## Start Supplied information

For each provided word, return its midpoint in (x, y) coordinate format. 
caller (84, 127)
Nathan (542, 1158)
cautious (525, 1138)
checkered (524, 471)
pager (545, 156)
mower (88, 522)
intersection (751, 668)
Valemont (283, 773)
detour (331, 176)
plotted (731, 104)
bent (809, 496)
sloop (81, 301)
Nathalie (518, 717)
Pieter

## End Supplied information

Copy out all of the material above, word for word.

**Correct response**
For each provided word, return its midpoint in (x, y) coordinate format. 
caller (84, 127)
Nathan (542, 1158)
cautious (525, 1138)
checkered (524, 471)
pager (545, 156)
mower (88, 522)
intersection (751, 668)
Valemont (283, 773)
detour (331, 176)
plotted (731, 104)
bent (809, 496)
sloop (81, 301)
Nathalie (518, 717)
Pieter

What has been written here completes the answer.